- Input data:

┌────────

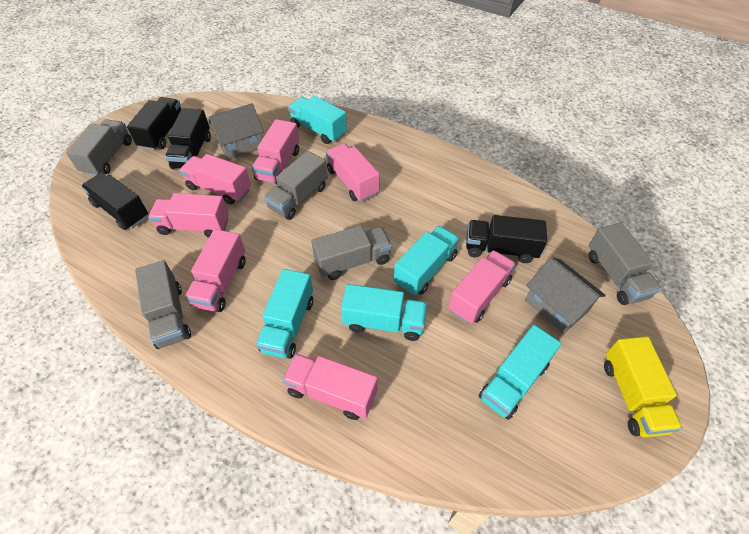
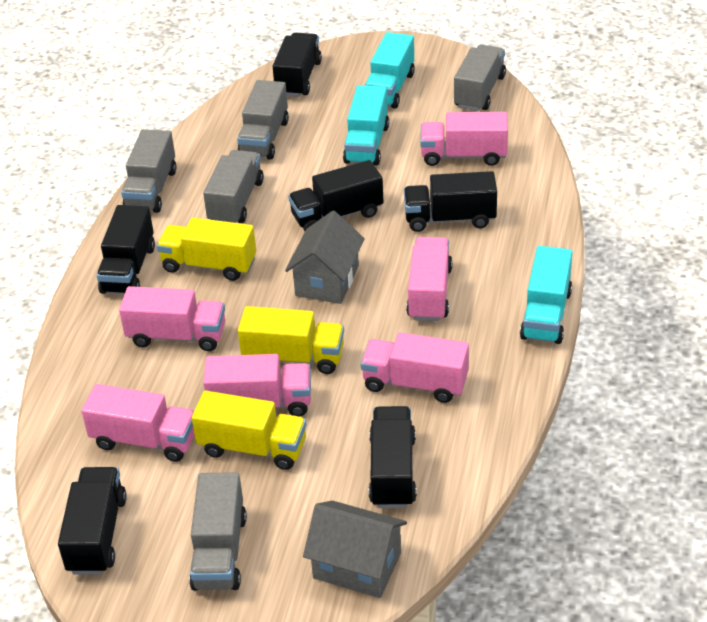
black truck: 4 -> 6
pink truck: 7 -> 6
turquoise truck: 5 -> 3
yellow truck: 1 -> 3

└────────

- Exercise description: Your reply should hold every line of the material, unaltered, and not one picture.

- Answer to the problem:
black truck: 4 -> 6
pink truck: 7 -> 6
turquoise truck: 5 -> 3
yellow truck: 1 -> 3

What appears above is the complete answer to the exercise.